Below are some records. Print all of them exactly as they appear.

###

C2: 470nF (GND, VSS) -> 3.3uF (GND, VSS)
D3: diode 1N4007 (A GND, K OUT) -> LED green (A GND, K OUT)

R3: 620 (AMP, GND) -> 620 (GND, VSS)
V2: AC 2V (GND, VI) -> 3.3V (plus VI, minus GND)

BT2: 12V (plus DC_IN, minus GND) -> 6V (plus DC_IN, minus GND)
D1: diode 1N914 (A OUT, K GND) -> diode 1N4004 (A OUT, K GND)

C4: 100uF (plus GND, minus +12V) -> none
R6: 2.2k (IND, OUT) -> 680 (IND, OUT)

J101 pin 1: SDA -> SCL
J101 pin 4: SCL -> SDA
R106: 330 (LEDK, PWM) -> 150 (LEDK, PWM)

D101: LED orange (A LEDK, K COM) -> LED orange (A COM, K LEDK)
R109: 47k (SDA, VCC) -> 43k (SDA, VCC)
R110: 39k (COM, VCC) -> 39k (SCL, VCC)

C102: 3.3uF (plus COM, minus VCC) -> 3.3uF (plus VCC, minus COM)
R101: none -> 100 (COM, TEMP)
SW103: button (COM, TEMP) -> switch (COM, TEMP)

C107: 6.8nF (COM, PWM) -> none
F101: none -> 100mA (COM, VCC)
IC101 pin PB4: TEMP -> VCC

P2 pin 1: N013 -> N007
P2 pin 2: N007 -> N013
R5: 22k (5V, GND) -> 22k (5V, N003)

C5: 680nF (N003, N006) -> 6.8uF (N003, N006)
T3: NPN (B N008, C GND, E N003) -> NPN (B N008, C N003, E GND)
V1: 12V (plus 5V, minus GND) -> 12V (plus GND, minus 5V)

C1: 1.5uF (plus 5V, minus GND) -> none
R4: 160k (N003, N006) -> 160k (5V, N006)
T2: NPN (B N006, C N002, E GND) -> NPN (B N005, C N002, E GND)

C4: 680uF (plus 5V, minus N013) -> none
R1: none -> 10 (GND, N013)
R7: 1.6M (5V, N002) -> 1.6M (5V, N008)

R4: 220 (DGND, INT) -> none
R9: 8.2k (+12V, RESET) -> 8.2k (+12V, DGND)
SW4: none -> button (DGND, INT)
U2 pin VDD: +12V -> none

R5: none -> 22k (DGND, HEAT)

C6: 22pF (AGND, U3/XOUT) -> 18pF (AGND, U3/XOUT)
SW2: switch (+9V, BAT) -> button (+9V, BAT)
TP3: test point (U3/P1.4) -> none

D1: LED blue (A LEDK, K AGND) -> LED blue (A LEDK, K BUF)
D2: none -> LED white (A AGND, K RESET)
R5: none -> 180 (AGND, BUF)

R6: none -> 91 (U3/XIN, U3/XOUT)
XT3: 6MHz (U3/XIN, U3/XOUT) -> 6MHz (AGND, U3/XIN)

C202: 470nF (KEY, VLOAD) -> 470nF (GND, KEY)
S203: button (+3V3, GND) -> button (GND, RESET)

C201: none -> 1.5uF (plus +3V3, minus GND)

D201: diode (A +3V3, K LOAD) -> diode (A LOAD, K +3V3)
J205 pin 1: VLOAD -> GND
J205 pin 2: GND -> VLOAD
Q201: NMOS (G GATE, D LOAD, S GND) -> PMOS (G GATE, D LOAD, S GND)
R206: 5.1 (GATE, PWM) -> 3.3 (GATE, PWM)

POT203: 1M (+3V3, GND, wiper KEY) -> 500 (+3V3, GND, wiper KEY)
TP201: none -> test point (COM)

###

__ANSWER SPACE__
C2: 470nF (GND, VSS) -> 3.3uF (GND, VSS)
D3: diode 1N4007 (A GND, K OUT) -> LED green (A GND, K OUT)

R3: 620 (AMP, GND) -> 620 (GND, VSS)
V2: AC 2V (GND, VI) -> 3.3V (plus VI, minus GND)

BT2: 12V (plus DC_IN, minus GND) -> 6V (plus DC_IN, minus GND)
D1: diode 1N914 (A OUT, K GND) -> diode 1N4004 (A OUT, K GND)

C4: 100uF (plus GND, minus +12V) -> none
R6: 2.2k (IND, OUT) -> 680 (IND, OUT)

J101 pin 1: SDA -> SCL
J101 pin 4: SCL -> SDA
R106: 330 (LEDK, PWM) -> 150 (LEDK, PWM)

D101: LED orange (A LEDK, K COM) -> LED orange (A COM, K LEDK)
R109: 47k (SDA, VCC) -> 43k (SDA, VCC)
R110: 39k (COM, VCC) -> 39k (SCL, VCC)

C102: 3.3uF (plus COM, minus VCC) -> 3.3uF (plus VCC, minus COM)
R101: none -> 100 (COM, TEMP)
SW103: button (COM, TEMP) -> switch (COM, TEMP)

C107: 6.8nF (COM, PWM) -> none
F101: none -> 100mA (COM, VCC)
IC101 pin PB4: TEMP -> VCC

P2 pin 1: N013 -> N007
P2 pin 2: N007 -> N013
R5: 22k (5V, GND) -> 22k (5V, N003)

C5: 680nF (N003, N006) -> 6.8uF (N003, N006)
T3: NPN (B N008, C GND, E N003) -> NPN (B N008, C N003, E GND)
V1: 12V (plus 5V, minus GND) -> 12V (plus GND, minus 5V)

C1: 1.5uF (plus 5V, minus GND) -> none
R4: 160k (N003, N006) -> 160k (5V, N006)
T2: NPN (B N006, C N002, E GND) -> NPN (B N005, C N002, E GND)

C4: 680uF (plus 5V, minus N013) -> none
R1: none -> 10 (GND, N013)
R7: 1.6M (5V, N002) -> 1.6M (5V, N008)

R4: 220 (DGND, INT) -> none
R9: 8.2k (+12V, RESET) -> 8.2k (+12V, DGND)
SW4: none -> button (DGND, INT)
U2 pin VDD: +12V -> none

R5: none -> 22k (DGND, HEAT)

C6: 22pF (AGND, U3/XOUT) -> 18pF (AGND, U3/XOUT)
SW2: switch (+9V, BAT) -> button (+9V, BAT)
TP3: test point (U3/P1.4) -> none

D1: LED blue (A LEDK, K AGND) -> LED blue (A LEDK, K BUF)
D2: none -> LED white (A AGND, K RESET)
R5: none -> 180 (AGND, BUF)

R6: none -> 91 (U3/XIN, U3/XOUT)
XT3: 6MHz (U3/XIN, U3/XOUT) -> 6MHz (AGND, U3/XIN)

C202: 470nF (KEY, VLOAD) -> 470nF (GND, KEY)
S203: button (+3V3, GND) -> button (GND, RESET)

C201: none -> 1.5uF (plus +3V3, minus GND)

D201: diode (A +3V3, K LOAD) -> diode (A LOAD, K +3V3)
J205 pin 1: VLOAD -> GND
J205 pin 2: GND -> VLOAD
Q201: NMOS (G GATE, D LOAD, S GND) -> PMOS (G GATE, D LOAD, S GND)
R206: 5.1 (GATE, PWM) -> 3.3 (GATE, PWM)

POT203: 1M (+3V3, GND, wiper KEY) -> 500 (+3V3, GND, wiper KEY)
TP201: none -> test point (COM)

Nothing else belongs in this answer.